■ Action item
Every record below must be copied exactly, with images dropped.

■ Extracted records
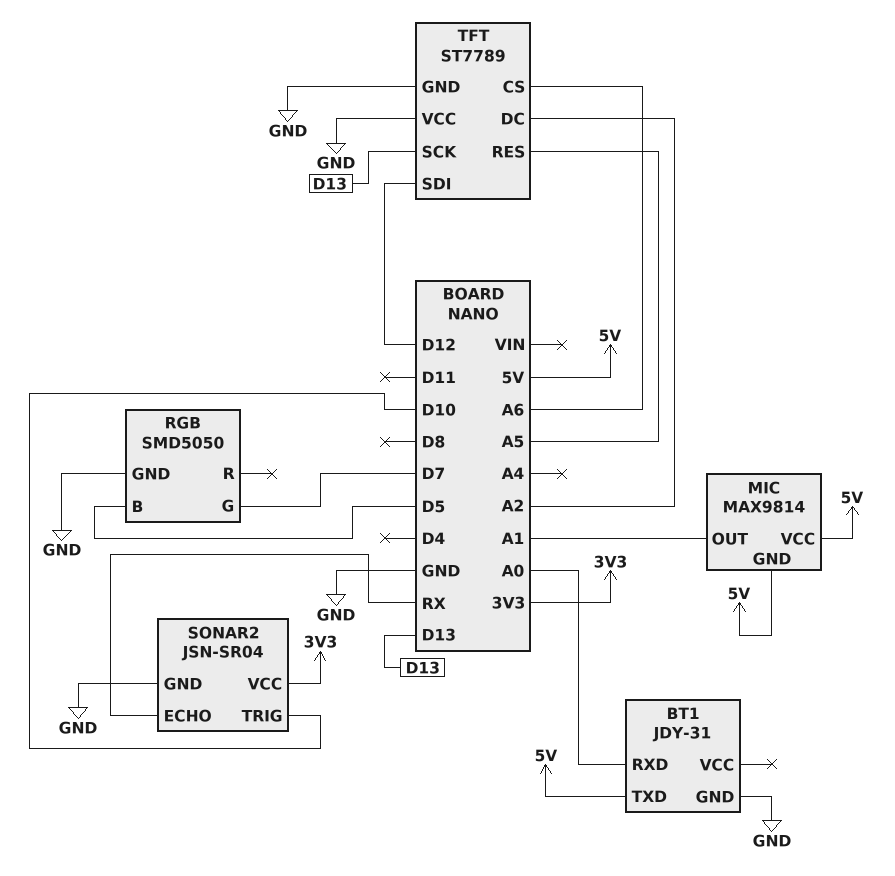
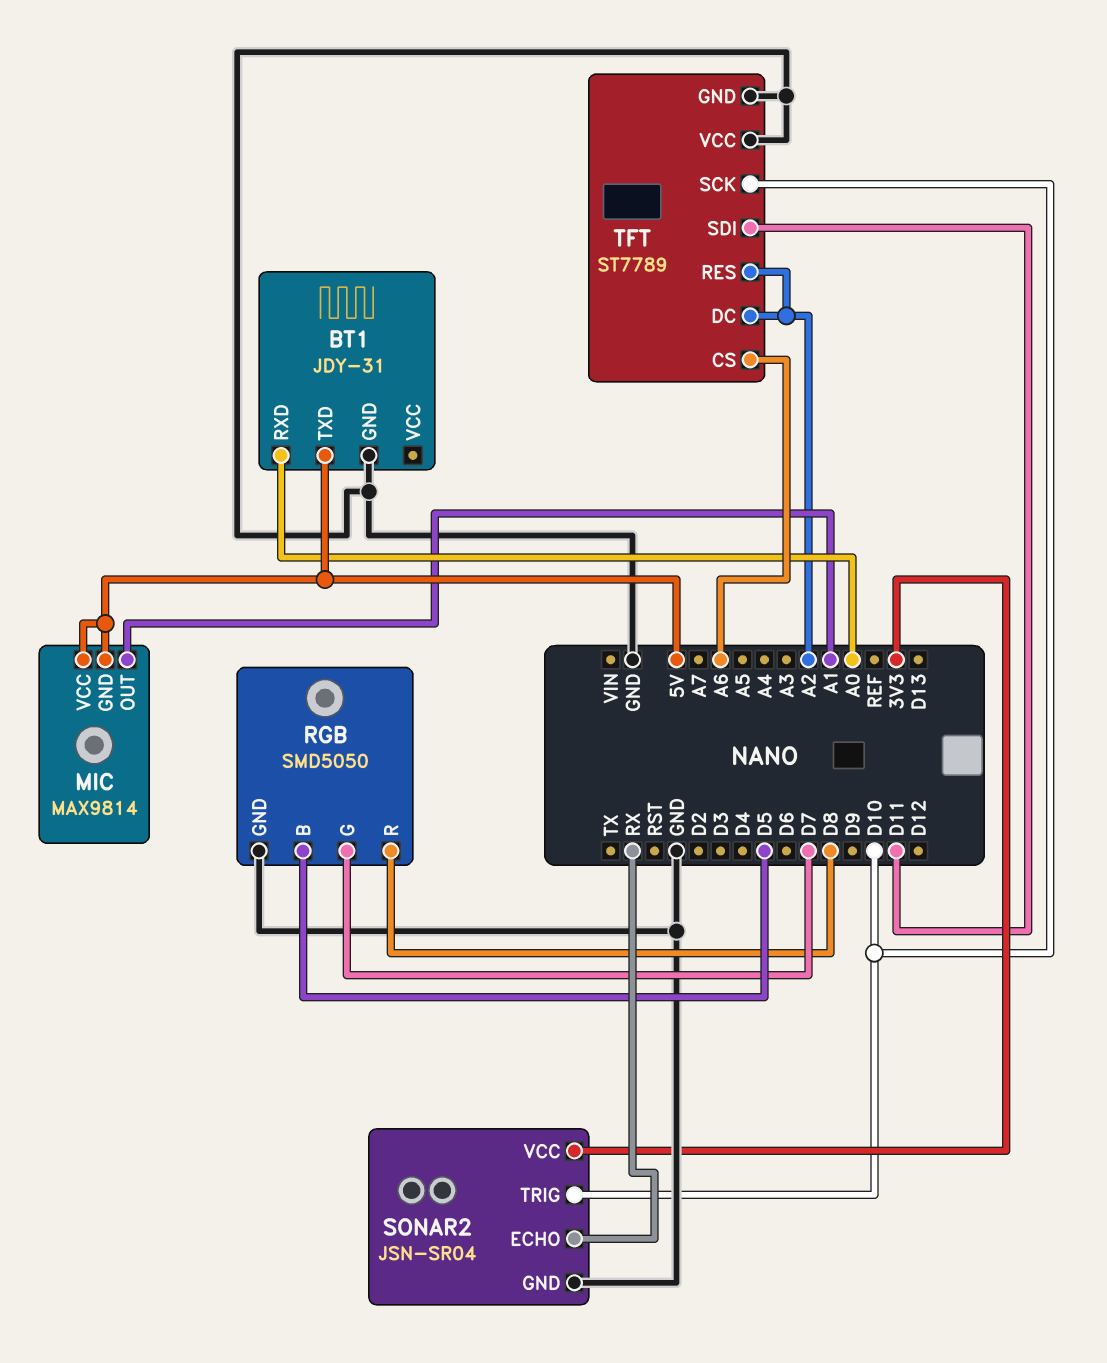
RGB pin R: none -> D8
TFT pin RES: A5 -> A2
TFT pin SCK: D13 -> D10
TFT pin SDI: D12 -> D11

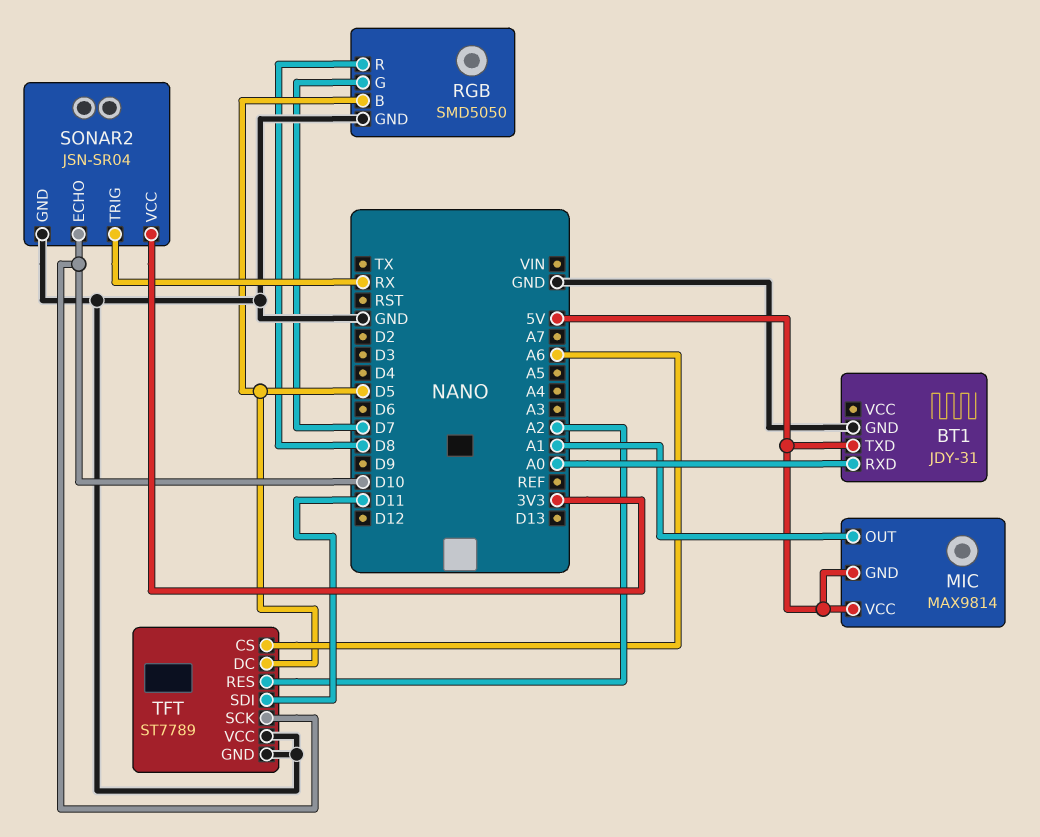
SONAR2 pin ECHO: RX -> D10
SONAR2 pin TRIG: D10 -> RX
TFT pin DC: A2 -> D5

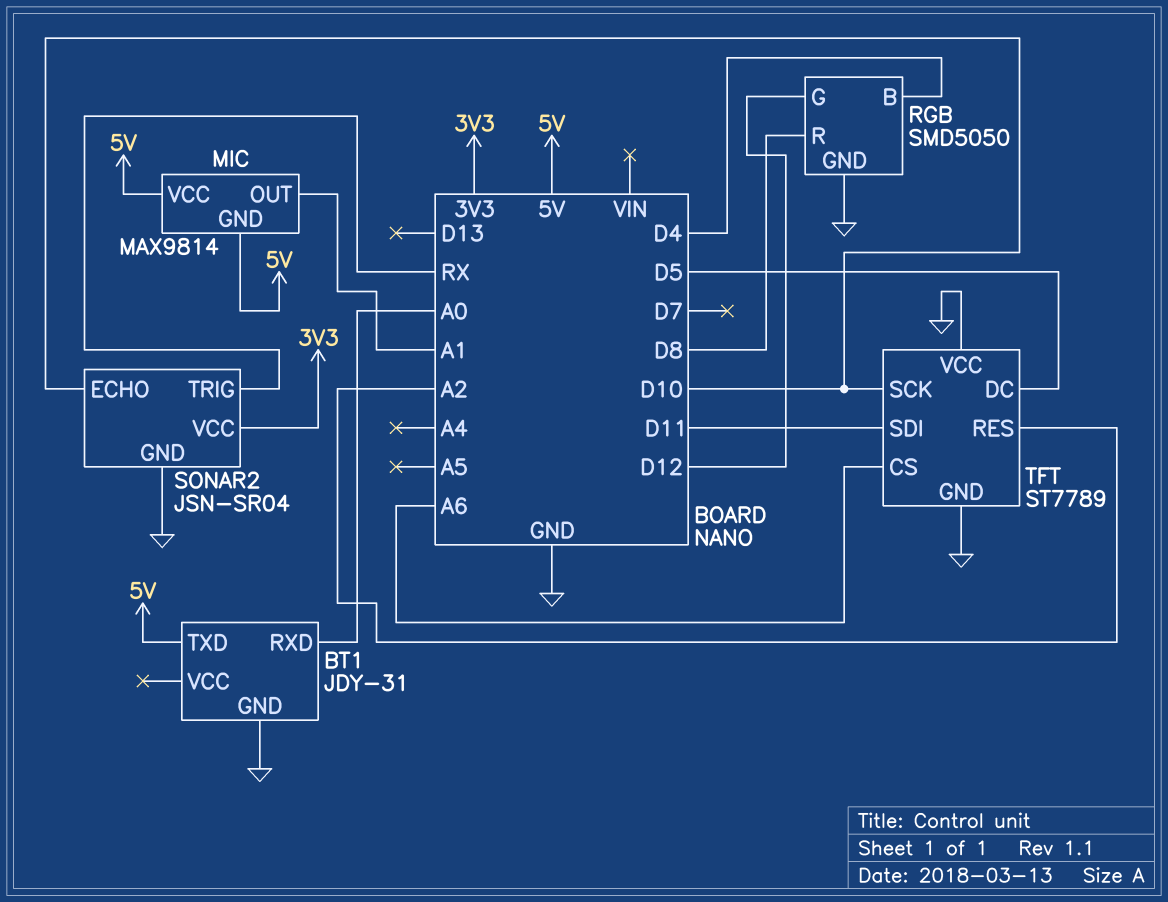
RGB pin B: D5 -> D4
RGB pin G: D7 -> D12

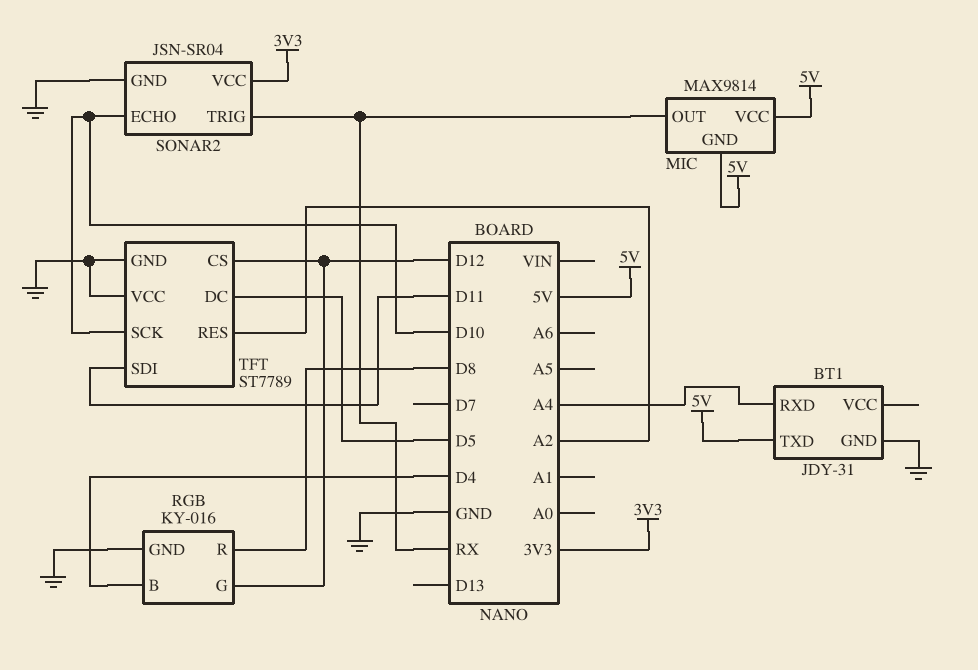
BT1 pin RXD: A0 -> A4
MIC pin OUT: A1 -> RX
RGB: SMD5050 -> KY-016
TFT pin CS: A6 -> D12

■ Written answer
RGB pin R: none -> D8
TFT pin RES: A5 -> A2
TFT pin SCK: D13 -> D10
TFT pin SDI: D12 -> D11

SONAR2 pin ECHO: RX -> D10
SONAR2 pin TRIG: D10 -> RX
TFT pin DC: A2 -> D5

RGB pin B: D5 -> D4
RGB pin G: D7 -> D12

BT1 pin RXD: A0 -> A4
MIC pin OUT: A1 -> RX
RGB: SMD5050 -> KY-016
TFT pin CS: A6 -> D12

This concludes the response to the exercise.